- _About this exercise_: Among the lines below, how many carry the string "white"? Reply with a number and nothing else.

- _Data for the task_:
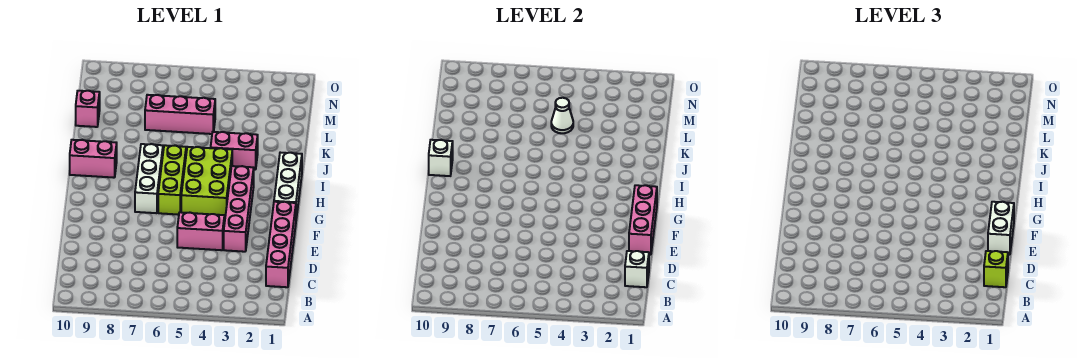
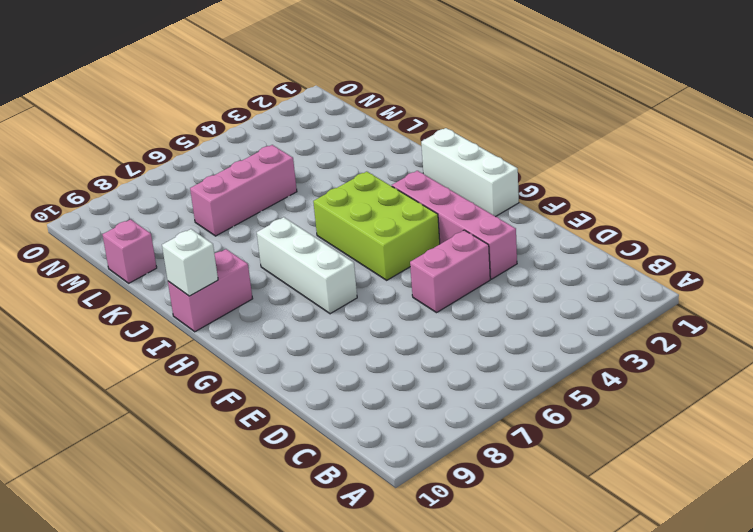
none -> pink brick C1:F1 level 1
none -> lime brick G6:I6 level 1
none -> pink brick J3:J4 level 1

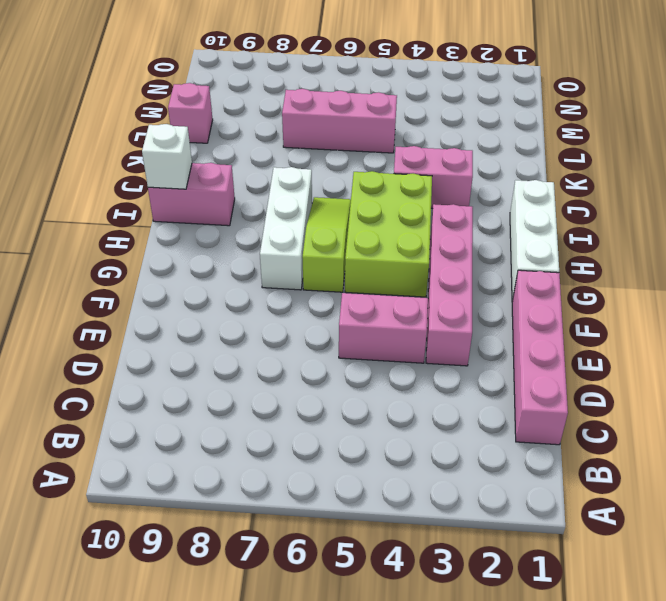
lime slope G6:I6 level 1 top G -> lime brick G6:I6 level 1
none -> white brick C1 level 2
none -> pink brick E1:G1 level 2
none -> white cone L5 level 2

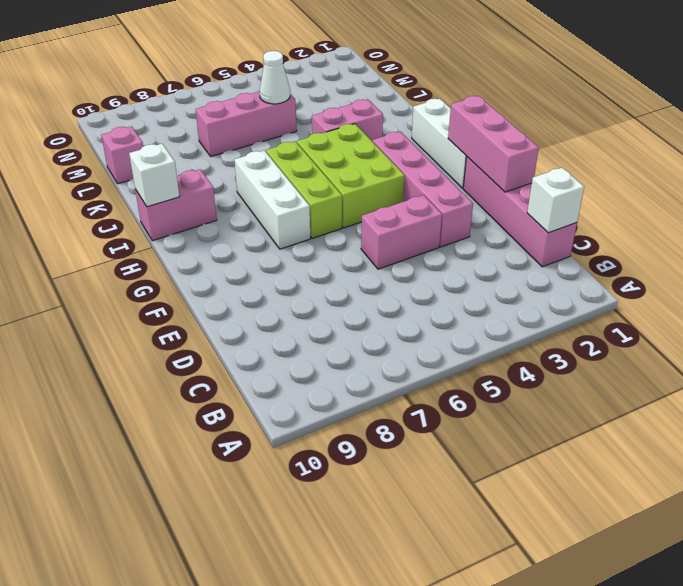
none -> lime brick C1 level 3
none -> white brick E1:F1 level 3

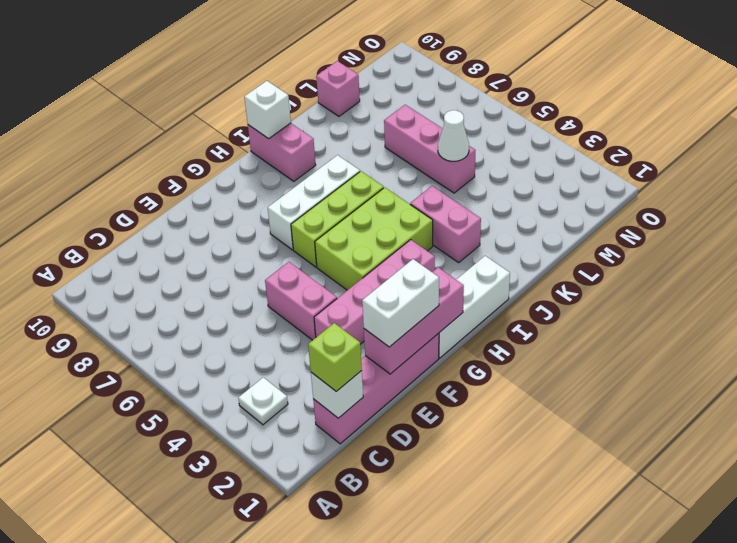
white plate B3 level 1 -> none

- _Response to the task_: 4